Leave every image behind and restate the data word for word.
═══ DATA SUPPLIED
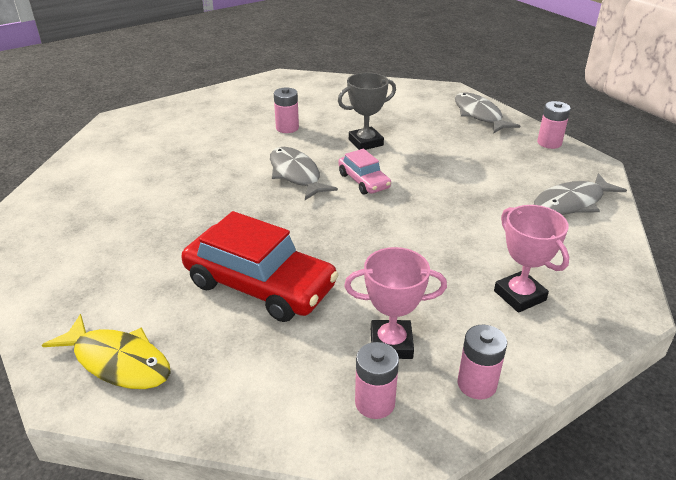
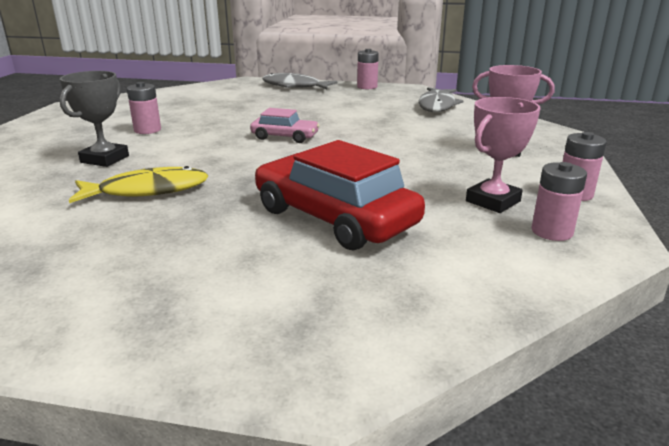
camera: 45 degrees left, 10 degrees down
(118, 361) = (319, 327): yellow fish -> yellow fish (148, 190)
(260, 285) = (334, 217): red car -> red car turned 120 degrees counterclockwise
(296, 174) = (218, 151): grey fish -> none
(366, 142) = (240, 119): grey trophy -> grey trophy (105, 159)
══════
• _SOLUTION TO THE PROBLEM_:
camera: 45 degrees left, 10 degrees down
(118, 361) = (319, 327): yellow fish -> yellow fish (148, 190)
(260, 285) = (334, 217): red car -> red car turned 120 degrees counterclockwise
(296, 174) = (218, 151): grey fish -> none
(366, 142) = (240, 119): grey trophy -> grey trophy (105, 159)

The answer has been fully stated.